WHAT TO PRODUCE:
Print the entries exactly; skip the pictures.

INPUT MATERIAL:

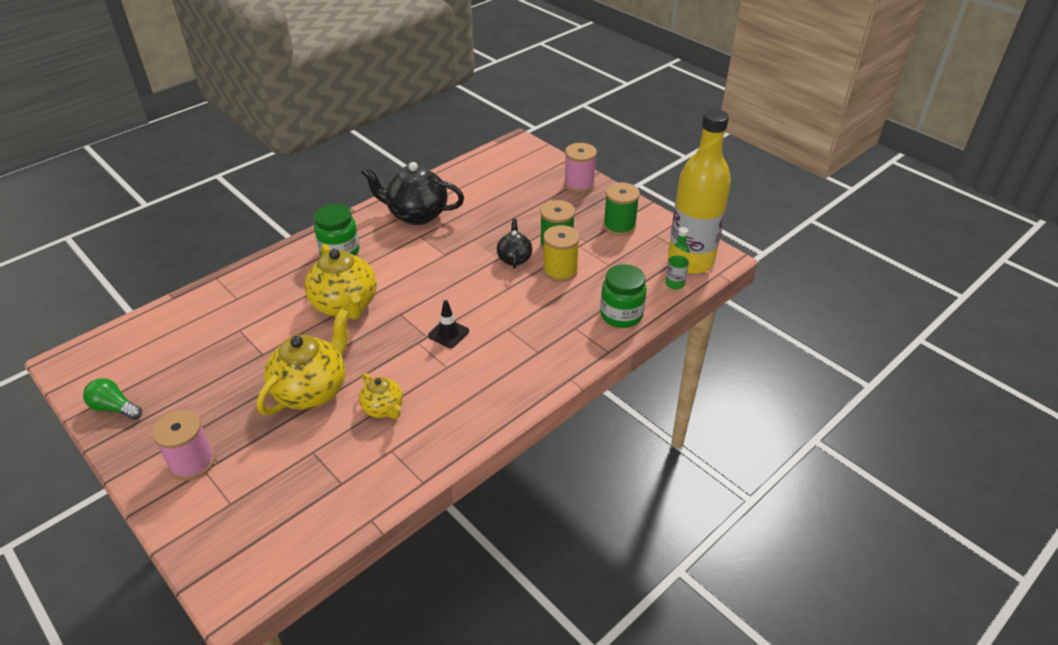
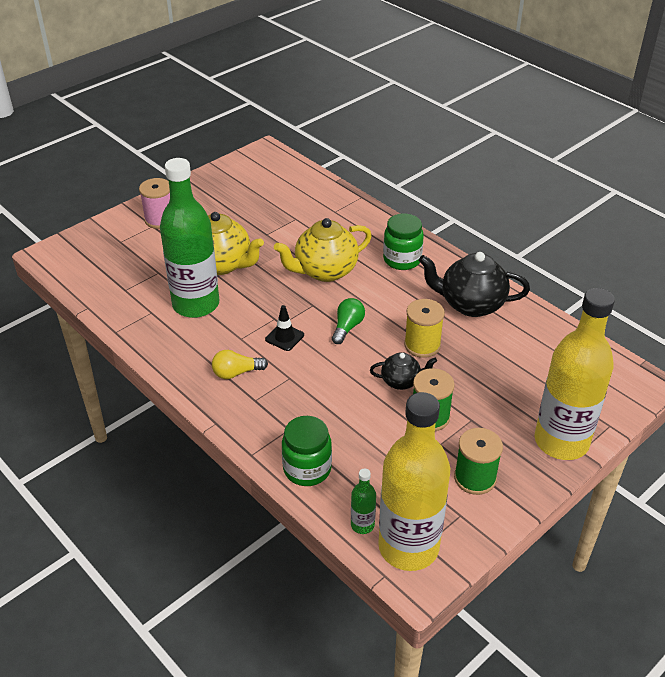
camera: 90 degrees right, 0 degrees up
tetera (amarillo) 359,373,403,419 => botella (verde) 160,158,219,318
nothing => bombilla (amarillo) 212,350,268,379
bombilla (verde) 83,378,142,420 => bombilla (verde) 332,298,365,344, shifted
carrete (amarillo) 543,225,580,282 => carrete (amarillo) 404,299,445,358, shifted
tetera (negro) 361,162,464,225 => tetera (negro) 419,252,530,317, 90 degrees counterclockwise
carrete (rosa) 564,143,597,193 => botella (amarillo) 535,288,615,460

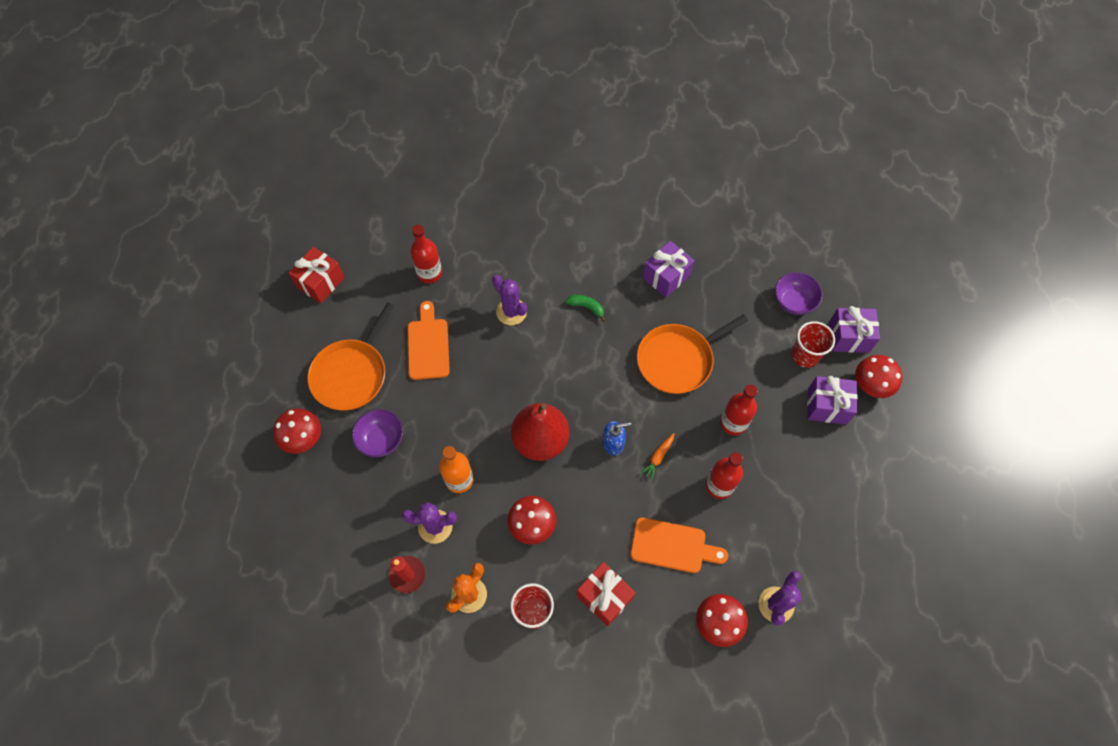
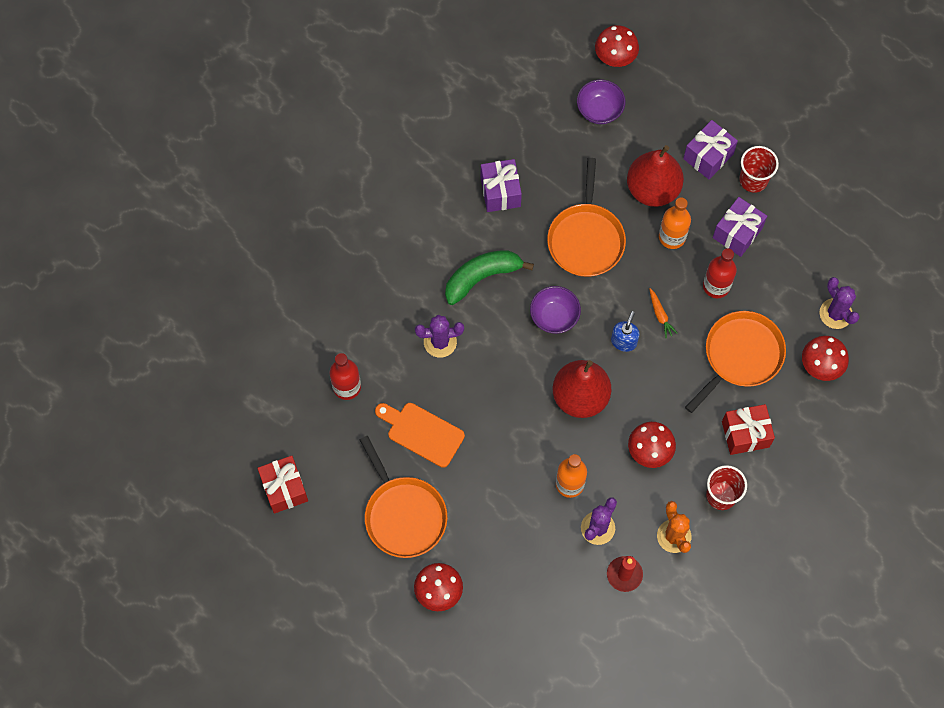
camera: 55 degrees left, 5 degrees up
plátano (verde) 565,295,605,322 => plátano (verde) 445,250,534,305, x1.99
cuenco (morado) 352,409,403,458 => cuenco (morado) 530,286,581,334, shifted
seta (rojo) 855,355,903,398 => seta (rojo) 595,25,639,67, shifted
nothing => pera (rojo) 627,145,684,207
botella (rojo) 720,385,758,435 => botella (naranja) 659,197,691,249
tabla de cortar (naranja) 630,517,728,573 => sartén (naranja) 685,311,786,413
regalo (morado) 829,306,880,353 => regalo (morado) 713,197,767,257, shifted
vaso (rojo) 791,321,835,368 => vaso (rojo) 739,146,779,193, shifted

SOLUTION:
camera: 90 degrees right, 0 degrees up
tetera (amarillo) 359,373,403,419 => botella (verde) 160,158,219,318
nothing => bombilla (amarillo) 212,350,268,379
bombilla (verde) 83,378,142,420 => bombilla (verde) 332,298,365,344, shifted
carrete (amarillo) 543,225,580,282 => carrete (amarillo) 404,299,445,358, shifted
tetera (negro) 361,162,464,225 => tetera (negro) 419,252,530,317, 90 degrees counterclockwise
carrete (rosa) 564,143,597,193 => botella (amarillo) 535,288,615,460

camera: 55 degrees left, 5 degrees up
plátano (verde) 565,295,605,322 => plátano (verde) 445,250,534,305, x1.99
cuenco (morado) 352,409,403,458 => cuenco (morado) 530,286,581,334, shifted
seta (rojo) 855,355,903,398 => seta (rojo) 595,25,639,67, shifted
nothing => pera (rojo) 627,145,684,207
botella (rojo) 720,385,758,435 => botella (naranja) 659,197,691,249
tabla de cortar (naranja) 630,517,728,573 => sartén (naranja) 685,311,786,413
regalo (morado) 829,306,880,353 => regalo (morado) 713,197,767,257, shifted
vaso (rojo) 791,321,835,368 => vaso (rojo) 739,146,779,193, shifted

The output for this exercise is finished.